■ Task inputs ■

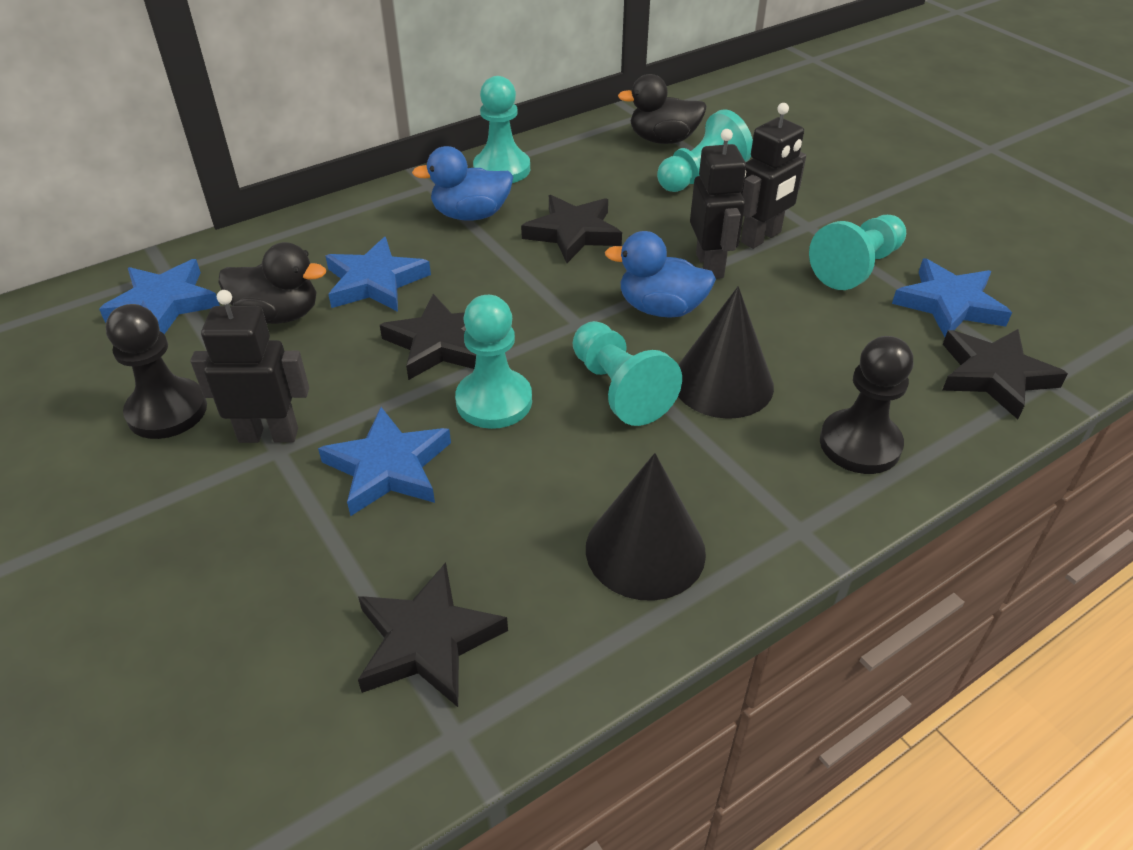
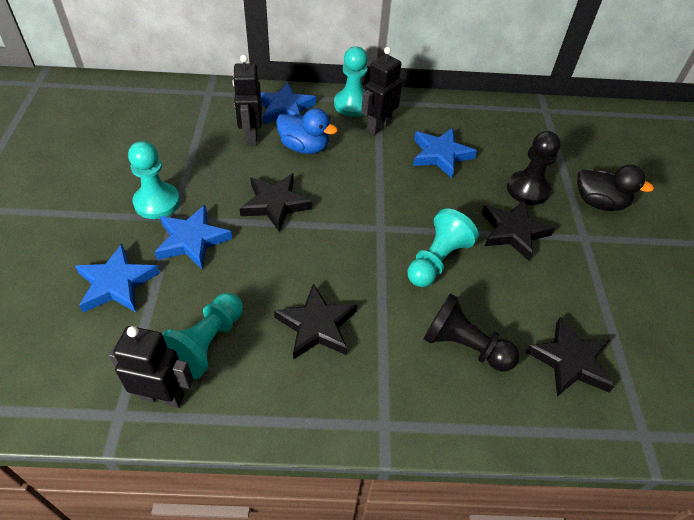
black cone: 2 -> 0
black duck: 2 -> 1
blue duck: 2 -> 1
turquoise pawn: 5 -> 4

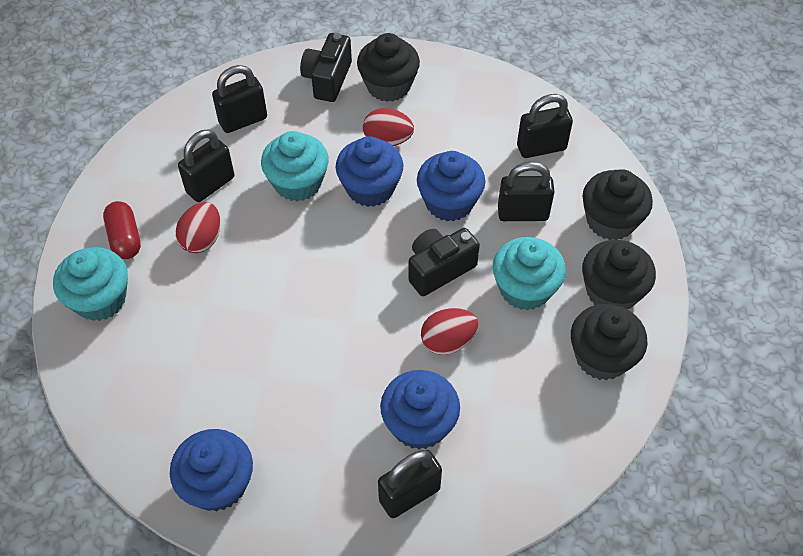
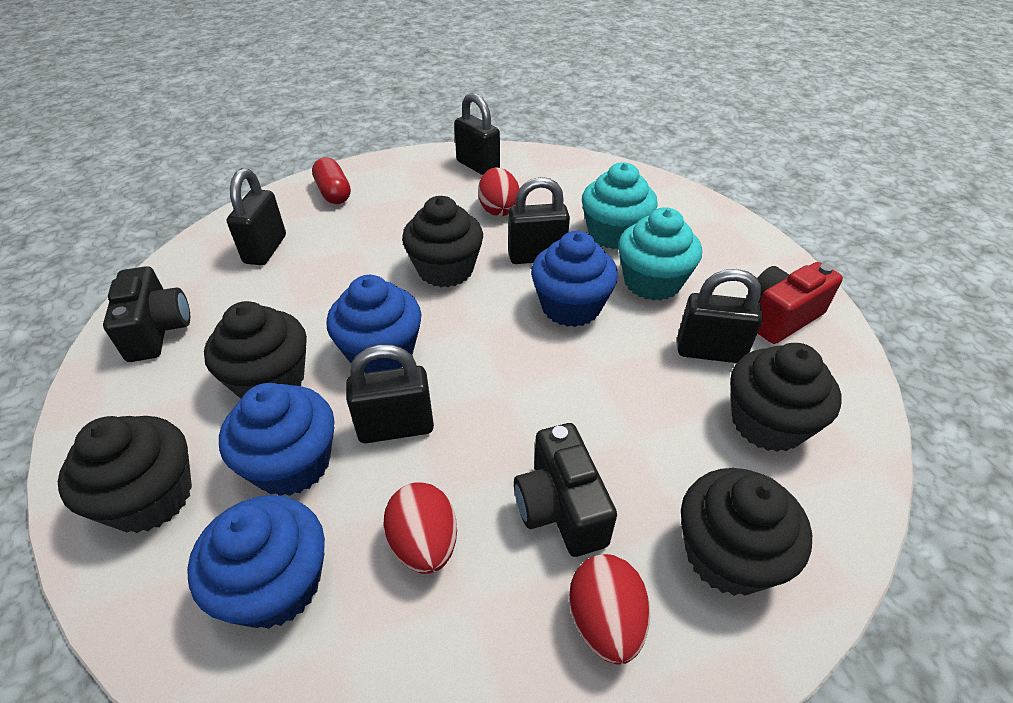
black cupcake: 4 -> 5
red camera: 0 -> 1
turquoise cupcake: 3 -> 2

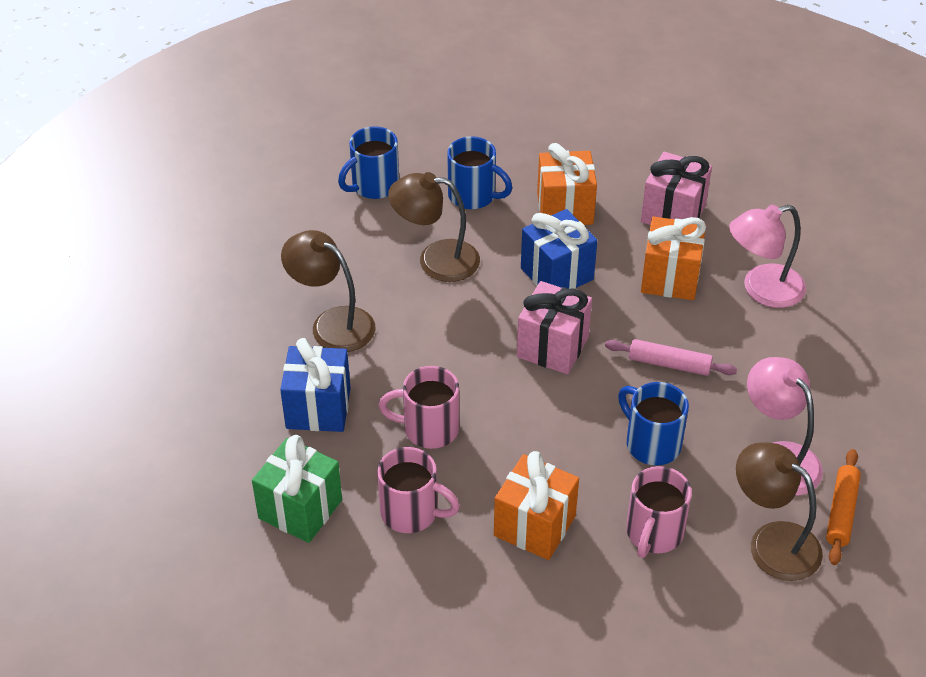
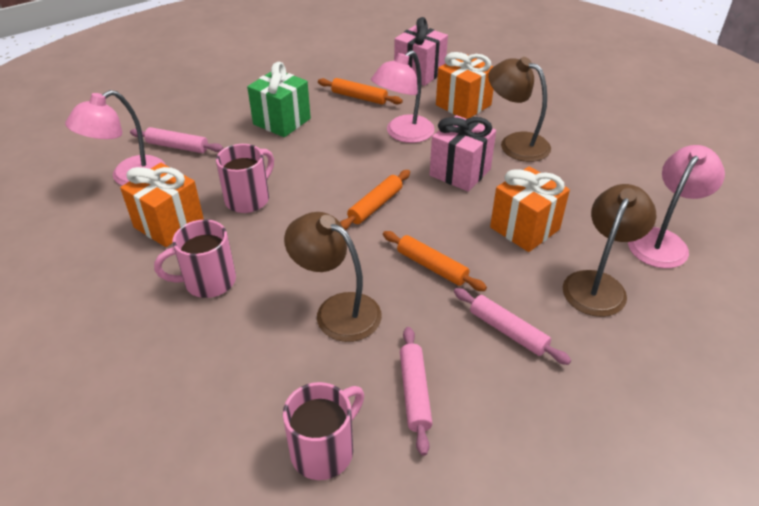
blue gift: 2 -> 0
blue mug: 3 -> 0
orange rolling pin: 1 -> 3
pink lamp: 2 -> 3
pink rolling pin: 1 -> 3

■ To do ■
Your answer should reproduce every line of the data verbatim and include no images.

■ Task solution ■
black cone: 2 -> 0
black duck: 2 -> 1
blue duck: 2 -> 1
turquoise pawn: 5 -> 4

black cupcake: 4 -> 5
red camera: 0 -> 1
turquoise cupcake: 3 -> 2

blue gift: 2 -> 0
blue mug: 3 -> 0
orange rolling pin: 1 -> 3
pink lamp: 2 -> 3
pink rolling pin: 1 -> 3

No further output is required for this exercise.